What this task involves:
Render the lines below as a JSON list of strings, one string per line with blank lines omitted, starting at the first line and ending at the line that contains "bes'8-^) des''8 cis''8 dis''8 e''2~ |". Leave the pictures out of the answer.

Items stored from a collection
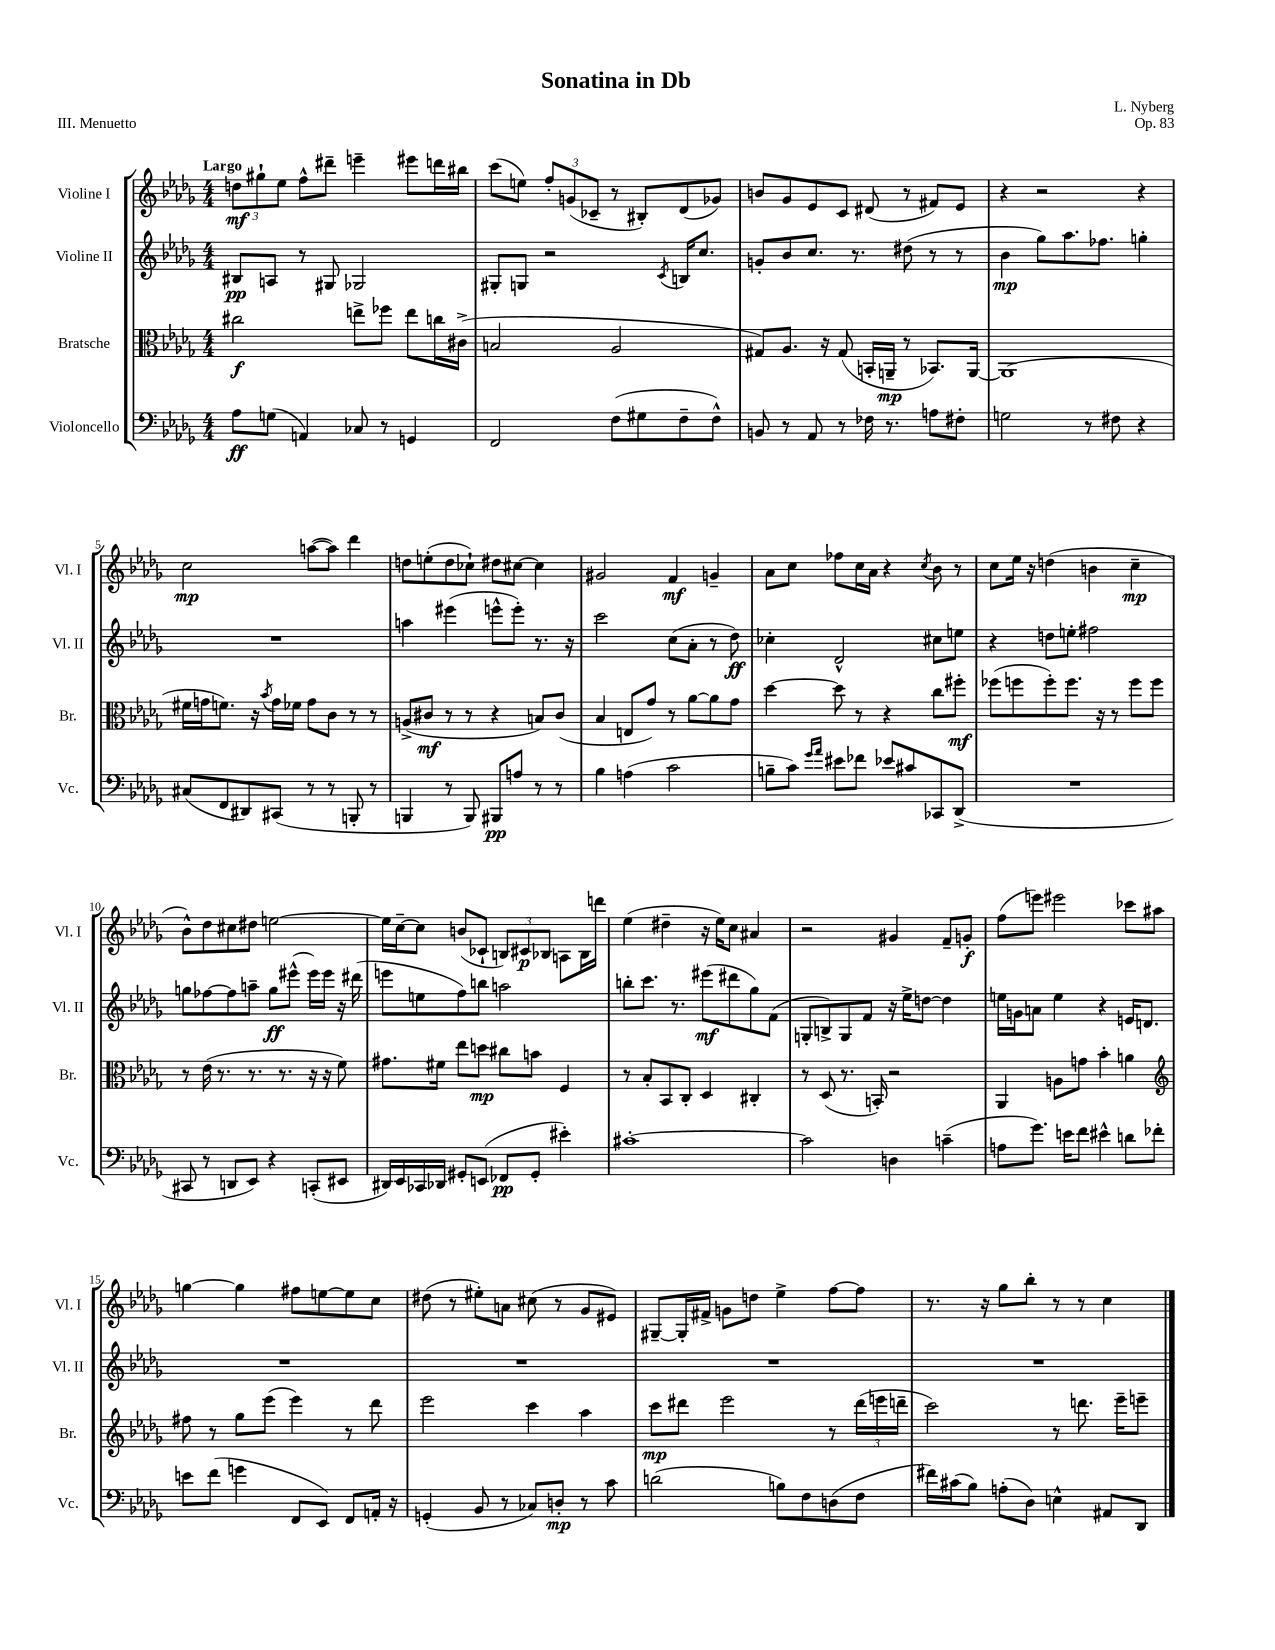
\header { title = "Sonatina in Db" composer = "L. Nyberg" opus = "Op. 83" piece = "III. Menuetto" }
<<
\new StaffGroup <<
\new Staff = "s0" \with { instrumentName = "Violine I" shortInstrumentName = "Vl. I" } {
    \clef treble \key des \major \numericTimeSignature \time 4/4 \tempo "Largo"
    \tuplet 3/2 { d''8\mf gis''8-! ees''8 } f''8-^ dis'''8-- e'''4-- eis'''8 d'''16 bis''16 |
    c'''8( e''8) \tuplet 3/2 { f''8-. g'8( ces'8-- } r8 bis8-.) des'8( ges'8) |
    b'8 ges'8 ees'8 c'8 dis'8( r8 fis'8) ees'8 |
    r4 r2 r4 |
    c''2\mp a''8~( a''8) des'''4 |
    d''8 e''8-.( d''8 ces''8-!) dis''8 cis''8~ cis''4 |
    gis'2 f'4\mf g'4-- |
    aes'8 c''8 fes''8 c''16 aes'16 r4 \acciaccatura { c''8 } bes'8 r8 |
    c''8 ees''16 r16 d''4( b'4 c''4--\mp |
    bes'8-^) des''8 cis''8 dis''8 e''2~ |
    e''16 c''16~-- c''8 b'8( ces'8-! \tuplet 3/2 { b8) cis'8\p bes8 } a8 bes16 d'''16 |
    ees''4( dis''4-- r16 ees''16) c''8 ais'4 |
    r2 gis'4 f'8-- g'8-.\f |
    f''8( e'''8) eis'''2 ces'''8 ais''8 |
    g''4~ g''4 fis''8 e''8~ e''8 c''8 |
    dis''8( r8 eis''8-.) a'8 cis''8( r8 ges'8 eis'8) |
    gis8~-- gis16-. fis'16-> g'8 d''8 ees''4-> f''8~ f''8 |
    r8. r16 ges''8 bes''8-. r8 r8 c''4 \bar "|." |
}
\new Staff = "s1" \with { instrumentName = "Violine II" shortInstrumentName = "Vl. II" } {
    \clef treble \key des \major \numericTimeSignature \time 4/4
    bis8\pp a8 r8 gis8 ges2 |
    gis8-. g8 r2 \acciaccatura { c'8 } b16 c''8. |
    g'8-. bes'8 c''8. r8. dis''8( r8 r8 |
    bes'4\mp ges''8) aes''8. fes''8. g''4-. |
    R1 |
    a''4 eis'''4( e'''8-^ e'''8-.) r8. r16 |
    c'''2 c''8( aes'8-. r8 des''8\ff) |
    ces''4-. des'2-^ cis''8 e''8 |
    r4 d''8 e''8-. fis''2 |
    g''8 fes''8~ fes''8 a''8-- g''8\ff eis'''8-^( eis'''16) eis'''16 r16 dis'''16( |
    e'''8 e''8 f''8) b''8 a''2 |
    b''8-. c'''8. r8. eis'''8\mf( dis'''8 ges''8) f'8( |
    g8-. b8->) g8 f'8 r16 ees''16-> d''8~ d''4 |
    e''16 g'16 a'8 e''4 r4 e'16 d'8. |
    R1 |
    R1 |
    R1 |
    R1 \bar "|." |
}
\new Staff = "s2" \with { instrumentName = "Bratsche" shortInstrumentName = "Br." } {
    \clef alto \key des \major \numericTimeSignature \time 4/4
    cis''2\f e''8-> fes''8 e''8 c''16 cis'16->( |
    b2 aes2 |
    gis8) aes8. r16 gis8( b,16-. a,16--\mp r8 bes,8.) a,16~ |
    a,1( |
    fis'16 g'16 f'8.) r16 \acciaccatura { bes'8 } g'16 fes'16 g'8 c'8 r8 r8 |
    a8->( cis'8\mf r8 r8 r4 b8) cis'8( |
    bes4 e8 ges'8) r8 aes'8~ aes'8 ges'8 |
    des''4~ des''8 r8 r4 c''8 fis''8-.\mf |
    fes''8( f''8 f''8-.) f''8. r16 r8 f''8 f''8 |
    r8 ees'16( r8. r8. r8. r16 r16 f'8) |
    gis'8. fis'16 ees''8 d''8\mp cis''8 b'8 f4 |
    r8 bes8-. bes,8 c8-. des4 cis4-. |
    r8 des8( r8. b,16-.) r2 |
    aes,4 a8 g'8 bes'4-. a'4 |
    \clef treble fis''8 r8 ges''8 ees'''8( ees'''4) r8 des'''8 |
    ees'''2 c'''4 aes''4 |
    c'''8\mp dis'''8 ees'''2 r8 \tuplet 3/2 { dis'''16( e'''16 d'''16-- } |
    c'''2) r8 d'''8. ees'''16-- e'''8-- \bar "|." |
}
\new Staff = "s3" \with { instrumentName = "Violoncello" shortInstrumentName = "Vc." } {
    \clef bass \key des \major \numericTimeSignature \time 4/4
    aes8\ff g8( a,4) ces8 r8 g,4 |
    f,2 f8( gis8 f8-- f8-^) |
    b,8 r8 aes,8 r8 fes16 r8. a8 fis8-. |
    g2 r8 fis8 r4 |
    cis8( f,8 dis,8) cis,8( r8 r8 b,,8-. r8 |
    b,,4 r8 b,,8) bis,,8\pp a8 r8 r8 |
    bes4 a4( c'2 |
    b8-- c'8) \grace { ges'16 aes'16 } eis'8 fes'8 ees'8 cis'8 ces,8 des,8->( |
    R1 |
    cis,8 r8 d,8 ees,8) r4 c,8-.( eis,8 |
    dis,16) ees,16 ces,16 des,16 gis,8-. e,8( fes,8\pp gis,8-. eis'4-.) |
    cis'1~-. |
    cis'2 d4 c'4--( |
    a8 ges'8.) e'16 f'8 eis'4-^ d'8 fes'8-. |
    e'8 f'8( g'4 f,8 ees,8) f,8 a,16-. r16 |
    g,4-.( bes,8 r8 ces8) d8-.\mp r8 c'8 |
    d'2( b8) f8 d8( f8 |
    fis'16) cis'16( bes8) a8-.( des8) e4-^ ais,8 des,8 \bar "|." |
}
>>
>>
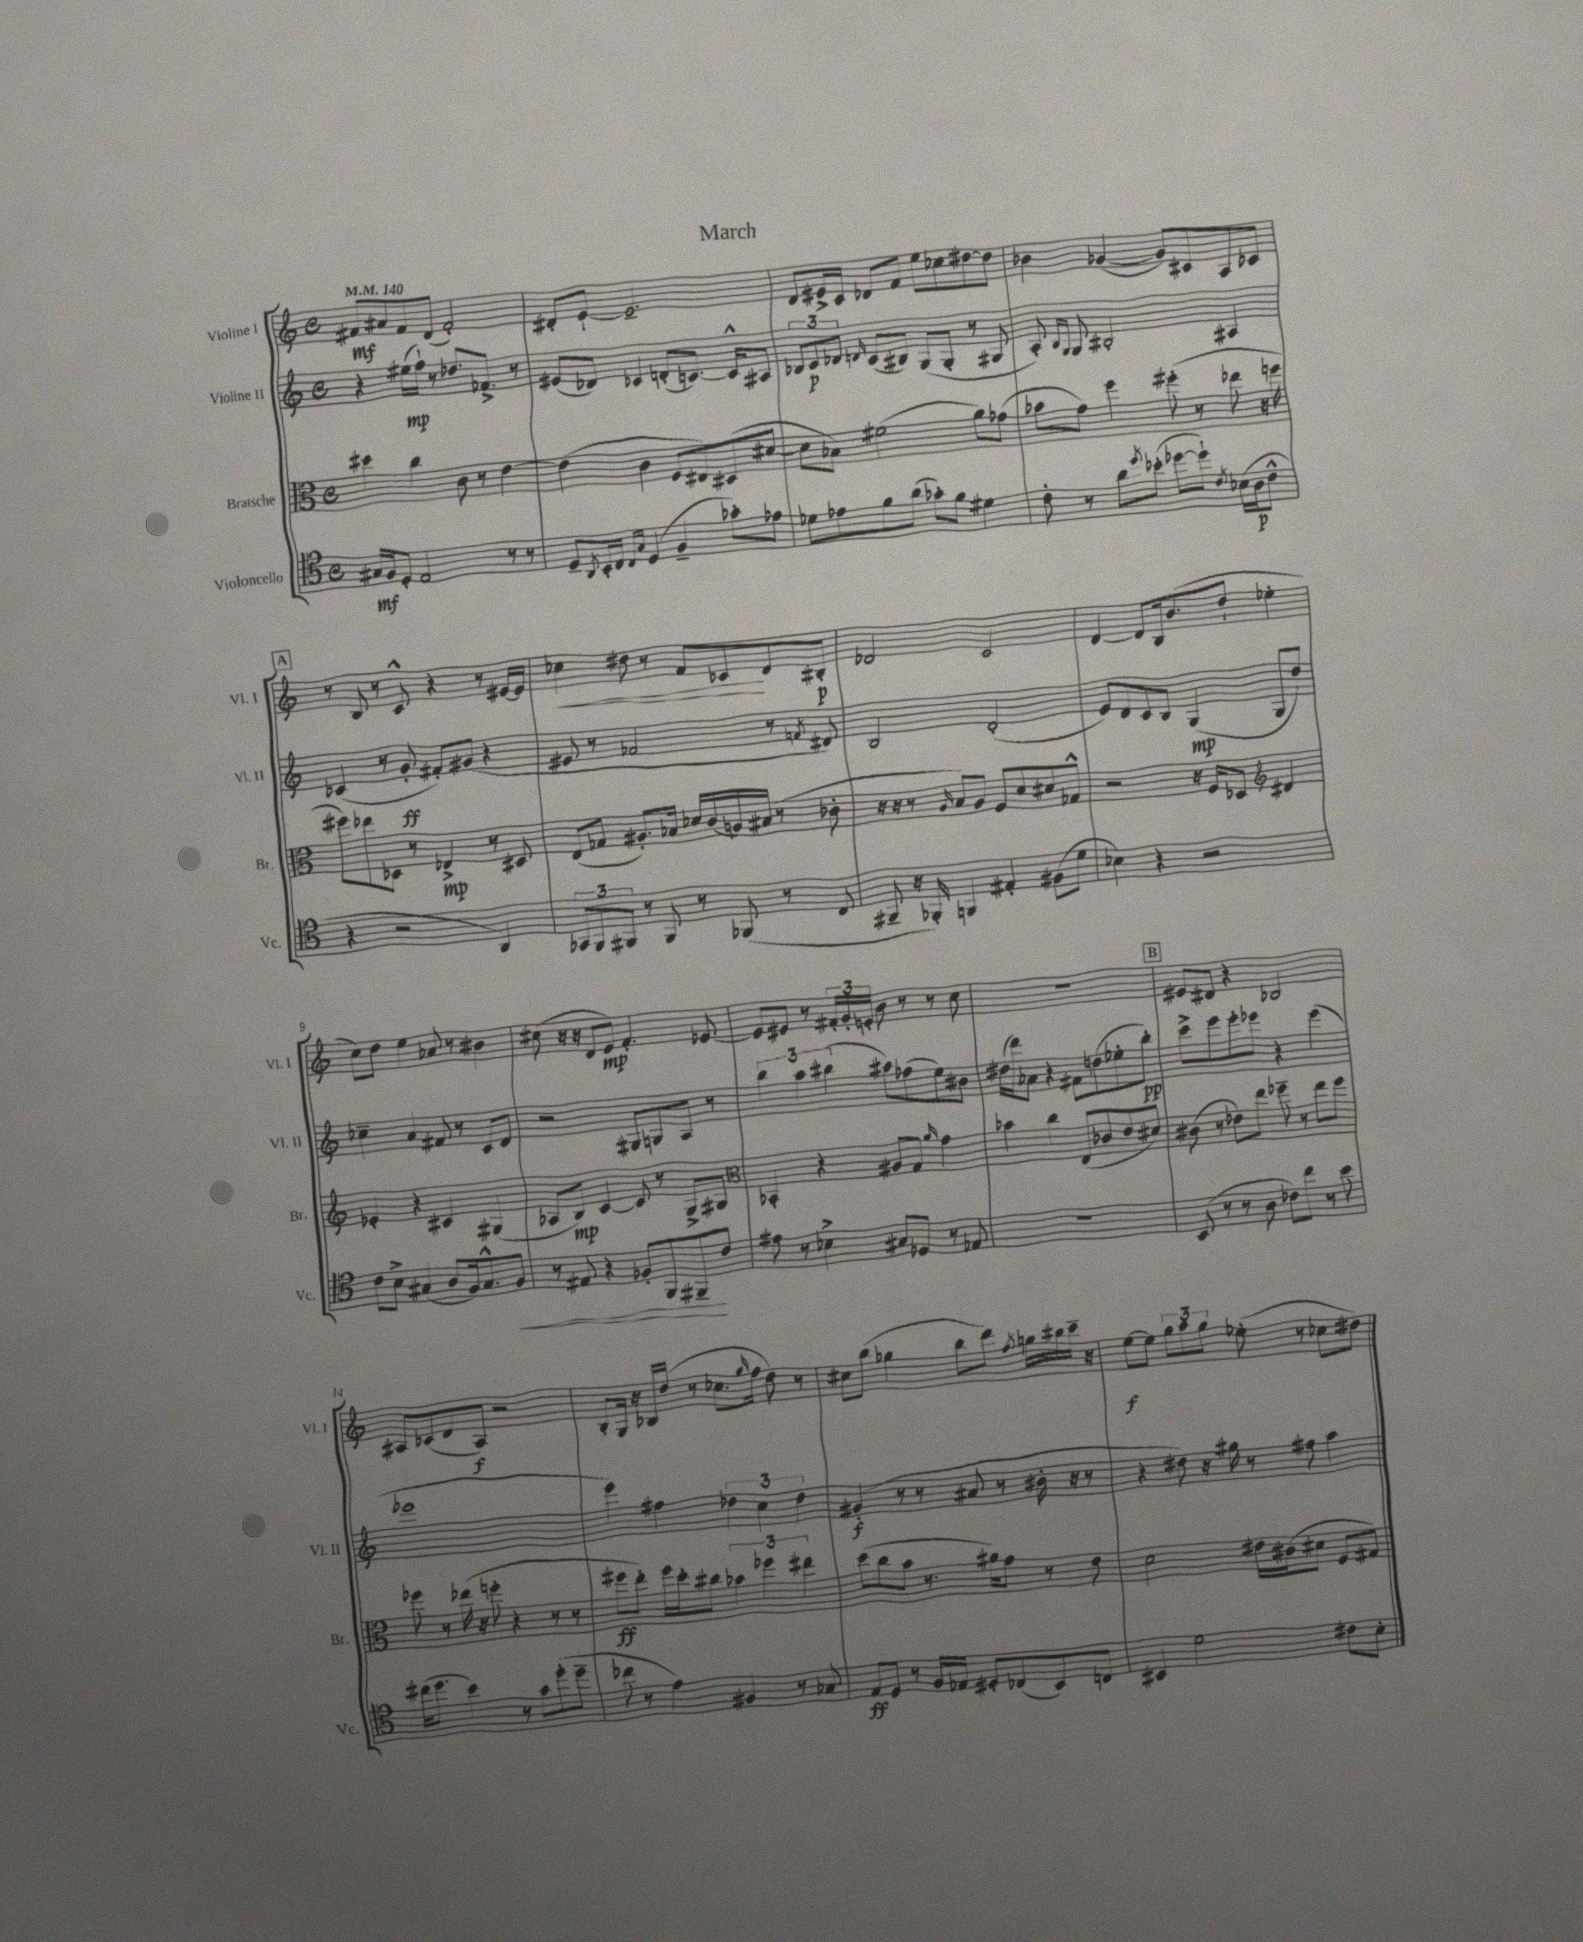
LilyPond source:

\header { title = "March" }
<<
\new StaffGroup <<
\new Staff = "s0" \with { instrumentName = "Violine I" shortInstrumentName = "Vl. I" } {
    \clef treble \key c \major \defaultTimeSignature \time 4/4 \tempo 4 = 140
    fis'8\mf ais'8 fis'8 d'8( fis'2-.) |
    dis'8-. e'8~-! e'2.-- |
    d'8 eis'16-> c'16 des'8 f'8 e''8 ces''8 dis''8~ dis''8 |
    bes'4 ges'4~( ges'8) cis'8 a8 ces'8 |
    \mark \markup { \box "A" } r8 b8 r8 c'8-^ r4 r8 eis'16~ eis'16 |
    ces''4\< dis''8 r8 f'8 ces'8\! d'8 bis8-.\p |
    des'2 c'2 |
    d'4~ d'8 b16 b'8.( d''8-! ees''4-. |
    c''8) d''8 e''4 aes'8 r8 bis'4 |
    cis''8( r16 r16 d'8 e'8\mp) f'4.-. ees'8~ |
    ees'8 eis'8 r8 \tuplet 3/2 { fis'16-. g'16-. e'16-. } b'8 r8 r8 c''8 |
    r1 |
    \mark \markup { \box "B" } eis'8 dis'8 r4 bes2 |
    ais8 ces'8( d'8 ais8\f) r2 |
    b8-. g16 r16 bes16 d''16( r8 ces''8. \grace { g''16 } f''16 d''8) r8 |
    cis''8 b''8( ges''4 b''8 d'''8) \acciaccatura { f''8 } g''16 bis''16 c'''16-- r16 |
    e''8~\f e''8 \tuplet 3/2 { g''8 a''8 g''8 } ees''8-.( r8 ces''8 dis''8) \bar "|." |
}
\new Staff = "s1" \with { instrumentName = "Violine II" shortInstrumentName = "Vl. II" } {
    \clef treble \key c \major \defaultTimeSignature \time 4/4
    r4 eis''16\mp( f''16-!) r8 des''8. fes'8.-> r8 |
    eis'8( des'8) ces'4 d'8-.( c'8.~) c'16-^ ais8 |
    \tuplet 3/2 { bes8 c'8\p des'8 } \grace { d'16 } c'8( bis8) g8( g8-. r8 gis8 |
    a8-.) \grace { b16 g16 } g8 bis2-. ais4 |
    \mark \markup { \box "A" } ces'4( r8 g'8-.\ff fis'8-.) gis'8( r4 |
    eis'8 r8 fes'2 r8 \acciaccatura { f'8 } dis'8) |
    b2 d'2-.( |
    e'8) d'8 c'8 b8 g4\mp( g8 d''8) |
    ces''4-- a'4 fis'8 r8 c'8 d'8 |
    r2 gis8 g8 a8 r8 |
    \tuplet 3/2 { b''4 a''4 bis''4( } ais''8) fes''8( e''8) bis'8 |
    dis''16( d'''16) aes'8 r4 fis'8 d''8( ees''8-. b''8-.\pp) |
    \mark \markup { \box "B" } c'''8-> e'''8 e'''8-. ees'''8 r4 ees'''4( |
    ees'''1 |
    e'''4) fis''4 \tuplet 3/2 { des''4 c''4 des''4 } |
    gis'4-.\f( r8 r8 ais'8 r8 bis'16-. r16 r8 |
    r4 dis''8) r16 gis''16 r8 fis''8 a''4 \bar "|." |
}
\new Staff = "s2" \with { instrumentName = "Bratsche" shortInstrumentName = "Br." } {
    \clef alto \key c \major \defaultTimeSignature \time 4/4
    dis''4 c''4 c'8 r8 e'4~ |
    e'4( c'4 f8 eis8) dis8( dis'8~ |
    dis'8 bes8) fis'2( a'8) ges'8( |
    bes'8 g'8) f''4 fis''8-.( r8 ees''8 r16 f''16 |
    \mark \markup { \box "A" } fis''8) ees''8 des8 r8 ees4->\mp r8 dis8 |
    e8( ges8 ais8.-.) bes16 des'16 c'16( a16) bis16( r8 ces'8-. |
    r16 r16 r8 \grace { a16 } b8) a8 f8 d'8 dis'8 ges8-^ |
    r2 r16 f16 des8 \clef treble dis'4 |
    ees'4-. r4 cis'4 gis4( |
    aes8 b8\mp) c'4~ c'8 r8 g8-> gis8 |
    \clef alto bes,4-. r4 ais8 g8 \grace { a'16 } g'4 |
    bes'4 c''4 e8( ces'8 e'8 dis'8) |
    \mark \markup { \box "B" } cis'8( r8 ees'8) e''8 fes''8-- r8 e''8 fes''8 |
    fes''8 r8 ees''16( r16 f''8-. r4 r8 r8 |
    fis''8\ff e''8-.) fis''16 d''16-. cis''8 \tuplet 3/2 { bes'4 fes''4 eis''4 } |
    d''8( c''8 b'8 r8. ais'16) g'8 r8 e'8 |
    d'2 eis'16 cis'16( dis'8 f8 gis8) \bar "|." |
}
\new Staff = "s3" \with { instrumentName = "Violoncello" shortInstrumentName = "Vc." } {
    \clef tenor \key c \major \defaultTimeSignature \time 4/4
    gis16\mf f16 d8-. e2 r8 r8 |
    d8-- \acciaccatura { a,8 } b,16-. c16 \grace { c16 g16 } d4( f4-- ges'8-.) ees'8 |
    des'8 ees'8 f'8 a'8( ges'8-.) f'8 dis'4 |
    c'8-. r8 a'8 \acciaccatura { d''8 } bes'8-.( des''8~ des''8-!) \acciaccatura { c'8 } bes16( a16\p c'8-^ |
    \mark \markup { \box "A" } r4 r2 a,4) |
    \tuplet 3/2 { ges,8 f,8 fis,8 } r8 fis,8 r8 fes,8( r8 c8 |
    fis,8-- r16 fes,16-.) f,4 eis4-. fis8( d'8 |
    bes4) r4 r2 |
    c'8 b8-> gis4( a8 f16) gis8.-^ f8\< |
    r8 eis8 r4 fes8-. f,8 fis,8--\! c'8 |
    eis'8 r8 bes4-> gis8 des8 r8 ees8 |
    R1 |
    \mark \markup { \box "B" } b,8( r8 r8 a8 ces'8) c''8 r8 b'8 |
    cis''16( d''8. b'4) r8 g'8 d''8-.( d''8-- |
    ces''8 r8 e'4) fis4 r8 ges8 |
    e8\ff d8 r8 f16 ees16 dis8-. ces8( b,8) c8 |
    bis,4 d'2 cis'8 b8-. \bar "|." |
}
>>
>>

Finished task:
[
  "\\header { title = \"Sonatina in Db\" composer = \"L. Nyberg\" opus = \"Op. 83\" piece = \"III. Menuetto\" }",
  "<<",
  "\\new StaffGroup <<",
  "\\new Staff = \"s0\" \\with { instrumentName = \"Violine I\" shortInstrumentName = \"Vl. I\" } {",
  "    \\clef treble \\key des \\major \\numericTimeSignature \\time 4/4 \\tempo \"Largo\"",
  "    \\tuplet 3/2 { d''8\\mf gis''8-! ees''8 } f''8-^ dis'''8-- e'''4-- eis'''8 d'''16 bis''16 |",
  "    c'''8( e''8) \\tuplet 3/2 { f''8-. g'8( ces'8-- } r8 bis8-.) des'8( ges'8) |",
  "    b'8 ges'8 ees'8 c'8 dis'8( r8 fis'8) ees'8 |",
  "    r4 r2 r4 |",
  "    c''2\\mp a''8~( a''8) des'''4 |",
  "    d''8 e''8-.( d''8 ces''8-!) dis''8 cis''8~ cis''4 |",
  "    gis'2 f'4\\mf g'4-- |",
  "    aes'8 c''8 fes''8 c''16 aes'16 r4 \\acciaccatura { c''8 } bes'8 r8 |",
  "    c''8 ees''16 r16 d''4( b'4 c''4--\\mp |",
  "    bes'8-^) des''8 cis''8 dis''8 e''2~ |"
]